▶ **Your assignment**
Your reply should hold only the lines from the records below where "dumbbell" occurs.

Before and after counts

-=-=-=-=-

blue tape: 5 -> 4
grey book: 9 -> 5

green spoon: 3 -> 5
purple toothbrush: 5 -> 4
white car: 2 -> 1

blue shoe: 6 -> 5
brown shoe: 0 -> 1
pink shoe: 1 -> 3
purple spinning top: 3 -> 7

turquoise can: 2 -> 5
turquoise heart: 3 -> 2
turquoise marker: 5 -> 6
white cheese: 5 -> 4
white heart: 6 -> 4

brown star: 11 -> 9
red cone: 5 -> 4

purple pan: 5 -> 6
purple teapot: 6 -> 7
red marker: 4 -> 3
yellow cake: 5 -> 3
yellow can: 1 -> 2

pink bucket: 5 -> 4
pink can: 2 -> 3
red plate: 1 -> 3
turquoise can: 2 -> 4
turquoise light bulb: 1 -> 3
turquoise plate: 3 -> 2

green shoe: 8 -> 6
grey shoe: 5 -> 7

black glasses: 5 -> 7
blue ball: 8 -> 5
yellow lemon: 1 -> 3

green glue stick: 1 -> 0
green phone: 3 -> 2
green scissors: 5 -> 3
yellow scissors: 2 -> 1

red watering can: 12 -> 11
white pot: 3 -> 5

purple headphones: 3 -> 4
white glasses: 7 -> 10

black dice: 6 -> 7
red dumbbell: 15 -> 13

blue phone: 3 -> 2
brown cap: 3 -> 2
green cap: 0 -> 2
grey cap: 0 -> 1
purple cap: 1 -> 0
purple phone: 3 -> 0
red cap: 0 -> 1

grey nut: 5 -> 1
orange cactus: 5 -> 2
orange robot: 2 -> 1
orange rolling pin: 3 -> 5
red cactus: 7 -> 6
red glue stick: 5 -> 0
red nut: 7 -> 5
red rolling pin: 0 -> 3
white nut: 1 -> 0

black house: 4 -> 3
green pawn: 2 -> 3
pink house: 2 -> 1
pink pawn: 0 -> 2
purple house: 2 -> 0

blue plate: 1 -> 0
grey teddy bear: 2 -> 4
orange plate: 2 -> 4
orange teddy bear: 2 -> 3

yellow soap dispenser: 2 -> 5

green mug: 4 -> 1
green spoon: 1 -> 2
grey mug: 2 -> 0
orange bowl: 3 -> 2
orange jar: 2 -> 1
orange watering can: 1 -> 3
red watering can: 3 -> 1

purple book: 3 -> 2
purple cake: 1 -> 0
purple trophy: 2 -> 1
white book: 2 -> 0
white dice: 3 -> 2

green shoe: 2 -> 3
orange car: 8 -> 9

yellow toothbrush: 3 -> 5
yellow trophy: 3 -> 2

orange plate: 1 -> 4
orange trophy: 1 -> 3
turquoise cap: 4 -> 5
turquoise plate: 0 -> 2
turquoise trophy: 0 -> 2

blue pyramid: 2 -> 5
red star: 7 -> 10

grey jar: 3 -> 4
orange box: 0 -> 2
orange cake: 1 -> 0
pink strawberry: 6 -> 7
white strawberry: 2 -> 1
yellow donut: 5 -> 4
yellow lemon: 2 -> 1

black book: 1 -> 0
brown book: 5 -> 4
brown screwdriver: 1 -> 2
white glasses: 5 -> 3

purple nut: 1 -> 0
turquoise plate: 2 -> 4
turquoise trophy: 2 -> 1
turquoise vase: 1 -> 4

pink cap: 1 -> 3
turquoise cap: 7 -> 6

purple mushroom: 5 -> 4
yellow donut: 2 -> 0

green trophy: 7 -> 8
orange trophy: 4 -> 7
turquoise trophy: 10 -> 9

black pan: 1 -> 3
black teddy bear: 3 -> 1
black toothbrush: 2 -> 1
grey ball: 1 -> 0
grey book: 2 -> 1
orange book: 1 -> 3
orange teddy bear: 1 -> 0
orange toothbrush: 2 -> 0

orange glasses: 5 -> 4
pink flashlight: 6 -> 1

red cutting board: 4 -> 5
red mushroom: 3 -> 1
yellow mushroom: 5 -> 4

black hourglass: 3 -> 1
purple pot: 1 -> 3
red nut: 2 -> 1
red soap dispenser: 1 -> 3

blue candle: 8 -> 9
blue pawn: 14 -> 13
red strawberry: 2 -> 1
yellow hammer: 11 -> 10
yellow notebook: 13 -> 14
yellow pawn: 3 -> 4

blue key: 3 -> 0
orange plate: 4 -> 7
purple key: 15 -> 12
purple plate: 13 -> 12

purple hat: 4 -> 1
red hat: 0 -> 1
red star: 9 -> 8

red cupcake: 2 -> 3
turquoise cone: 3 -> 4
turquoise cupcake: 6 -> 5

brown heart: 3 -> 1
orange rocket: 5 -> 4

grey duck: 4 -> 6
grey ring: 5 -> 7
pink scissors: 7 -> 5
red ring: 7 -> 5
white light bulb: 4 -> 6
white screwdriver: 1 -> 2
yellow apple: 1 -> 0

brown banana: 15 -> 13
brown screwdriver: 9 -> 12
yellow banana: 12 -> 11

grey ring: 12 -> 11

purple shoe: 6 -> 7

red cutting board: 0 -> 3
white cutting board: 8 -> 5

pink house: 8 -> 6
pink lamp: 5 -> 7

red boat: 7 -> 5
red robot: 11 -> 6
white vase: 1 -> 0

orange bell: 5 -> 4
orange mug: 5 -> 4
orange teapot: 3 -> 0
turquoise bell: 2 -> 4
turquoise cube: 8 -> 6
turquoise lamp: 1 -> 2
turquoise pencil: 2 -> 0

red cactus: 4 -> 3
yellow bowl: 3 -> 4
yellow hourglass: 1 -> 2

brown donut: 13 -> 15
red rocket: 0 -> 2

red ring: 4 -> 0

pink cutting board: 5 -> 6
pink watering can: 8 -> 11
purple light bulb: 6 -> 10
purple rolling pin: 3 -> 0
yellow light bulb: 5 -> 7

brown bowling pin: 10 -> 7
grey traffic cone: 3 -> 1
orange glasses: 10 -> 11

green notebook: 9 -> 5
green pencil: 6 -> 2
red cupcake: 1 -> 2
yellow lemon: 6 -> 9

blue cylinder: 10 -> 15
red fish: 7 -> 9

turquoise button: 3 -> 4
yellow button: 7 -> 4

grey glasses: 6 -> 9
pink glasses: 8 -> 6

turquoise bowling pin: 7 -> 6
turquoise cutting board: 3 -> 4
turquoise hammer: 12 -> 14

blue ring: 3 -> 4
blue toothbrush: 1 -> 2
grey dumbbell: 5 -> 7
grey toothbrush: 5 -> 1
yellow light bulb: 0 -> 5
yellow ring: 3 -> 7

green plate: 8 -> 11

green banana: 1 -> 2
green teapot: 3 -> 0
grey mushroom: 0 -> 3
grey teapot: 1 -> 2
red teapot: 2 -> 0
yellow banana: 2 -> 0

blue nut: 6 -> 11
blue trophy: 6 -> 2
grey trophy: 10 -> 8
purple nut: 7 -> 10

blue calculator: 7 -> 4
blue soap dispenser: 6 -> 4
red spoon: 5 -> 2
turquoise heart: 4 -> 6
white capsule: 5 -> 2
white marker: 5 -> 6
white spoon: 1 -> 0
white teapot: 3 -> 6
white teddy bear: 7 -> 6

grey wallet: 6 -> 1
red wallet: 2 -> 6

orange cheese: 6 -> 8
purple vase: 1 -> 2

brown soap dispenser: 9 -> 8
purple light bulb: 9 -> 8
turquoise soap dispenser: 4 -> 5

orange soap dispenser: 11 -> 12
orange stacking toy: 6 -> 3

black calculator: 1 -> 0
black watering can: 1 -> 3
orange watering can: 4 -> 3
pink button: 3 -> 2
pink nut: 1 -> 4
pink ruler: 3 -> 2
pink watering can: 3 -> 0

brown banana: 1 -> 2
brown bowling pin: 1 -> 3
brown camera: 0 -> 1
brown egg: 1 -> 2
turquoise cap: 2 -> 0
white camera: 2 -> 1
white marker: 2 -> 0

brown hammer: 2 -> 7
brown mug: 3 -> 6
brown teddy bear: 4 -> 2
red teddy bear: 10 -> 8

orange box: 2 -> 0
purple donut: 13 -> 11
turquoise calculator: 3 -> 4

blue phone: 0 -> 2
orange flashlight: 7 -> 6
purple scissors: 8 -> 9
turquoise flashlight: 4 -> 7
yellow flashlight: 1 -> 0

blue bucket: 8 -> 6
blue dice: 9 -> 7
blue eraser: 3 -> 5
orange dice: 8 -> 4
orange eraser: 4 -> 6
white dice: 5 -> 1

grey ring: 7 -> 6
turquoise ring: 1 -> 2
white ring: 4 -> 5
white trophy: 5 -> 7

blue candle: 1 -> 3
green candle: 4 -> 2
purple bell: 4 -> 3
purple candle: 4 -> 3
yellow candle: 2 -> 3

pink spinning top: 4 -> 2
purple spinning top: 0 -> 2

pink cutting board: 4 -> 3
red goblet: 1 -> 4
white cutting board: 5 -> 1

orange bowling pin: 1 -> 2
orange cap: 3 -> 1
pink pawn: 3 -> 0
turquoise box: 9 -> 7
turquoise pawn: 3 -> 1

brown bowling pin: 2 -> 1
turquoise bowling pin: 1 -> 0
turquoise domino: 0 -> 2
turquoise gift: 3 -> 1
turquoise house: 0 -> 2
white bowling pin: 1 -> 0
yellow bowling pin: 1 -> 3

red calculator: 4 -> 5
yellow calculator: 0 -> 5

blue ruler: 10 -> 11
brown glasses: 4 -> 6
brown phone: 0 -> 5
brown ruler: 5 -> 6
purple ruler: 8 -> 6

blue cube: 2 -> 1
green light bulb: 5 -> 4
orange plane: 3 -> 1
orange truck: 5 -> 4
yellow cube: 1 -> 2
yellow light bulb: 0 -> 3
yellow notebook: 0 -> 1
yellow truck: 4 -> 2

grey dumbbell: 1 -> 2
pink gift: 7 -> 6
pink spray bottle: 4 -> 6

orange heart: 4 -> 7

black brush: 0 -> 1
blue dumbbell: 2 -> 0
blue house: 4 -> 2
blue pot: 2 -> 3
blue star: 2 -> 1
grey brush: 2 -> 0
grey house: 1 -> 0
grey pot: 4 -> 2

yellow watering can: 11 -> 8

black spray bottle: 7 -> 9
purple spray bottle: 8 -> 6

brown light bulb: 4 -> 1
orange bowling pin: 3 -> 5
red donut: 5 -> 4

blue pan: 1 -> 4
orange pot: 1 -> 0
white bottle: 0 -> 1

-=-=-=-=-

▶ **Response for this exercise**
red dumbbell: 15 -> 13
grey dumbbell: 5 -> 7
grey dumbbell: 1 -> 2
blue dumbbell: 2 -> 0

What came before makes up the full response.